Task requirements => The listing below holds a line with "C3: 150nF (+3V3, DGND) -> 10nF (+3V3, DGND)" and a later line with "Q2: PNP S8550". Write out those two lines and every line between them, exactly, and nothing else.

Task material =>
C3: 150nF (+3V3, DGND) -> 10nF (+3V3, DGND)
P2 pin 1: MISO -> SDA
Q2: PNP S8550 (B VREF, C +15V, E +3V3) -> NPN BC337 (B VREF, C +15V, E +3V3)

...

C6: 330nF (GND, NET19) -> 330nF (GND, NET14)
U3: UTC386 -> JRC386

Completed exercise =>
C3: 150nF (+3V3, DGND) -> 10nF (+3V3, DGND)
P2 pin 1: MISO -> SDA
Q2: PNP S8550 (B VREF, C +15V, E +3V3) -> NPN BC337 (B VREF, C +15V, E +3V3)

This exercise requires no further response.